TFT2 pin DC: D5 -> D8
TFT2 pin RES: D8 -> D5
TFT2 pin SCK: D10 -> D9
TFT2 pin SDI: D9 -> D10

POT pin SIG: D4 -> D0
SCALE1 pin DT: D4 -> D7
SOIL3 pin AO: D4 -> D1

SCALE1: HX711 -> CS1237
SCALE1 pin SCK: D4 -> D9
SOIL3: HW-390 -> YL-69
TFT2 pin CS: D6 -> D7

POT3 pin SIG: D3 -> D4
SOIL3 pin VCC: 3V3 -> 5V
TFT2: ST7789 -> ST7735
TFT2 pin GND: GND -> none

• • •

- _Exercise details_: Send back all of the material exactly as given.

- _Your solution_:
TFT2 pin DC: D5 -> D8
TFT2 pin RES: D8 -> D5
TFT2 pin SCK: D10 -> D9
TFT2 pin SDI: D9 -> D10

POT pin SIG: D4 -> D0
SCALE1 pin DT: D4 -> D7
SOIL3 pin AO: D4 -> D1

SCALE1: HX711 -> CS1237
SCALE1 pin SCK: D4 -> D9
SOIL3: HW-390 -> YL-69
TFT2 pin CS: D6 -> D7

POT3 pin SIG: D3 -> D4
SOIL3 pin VCC: 3V3 -> 5V
TFT2: ST7789 -> ST7735
TFT2 pin GND: GND -> none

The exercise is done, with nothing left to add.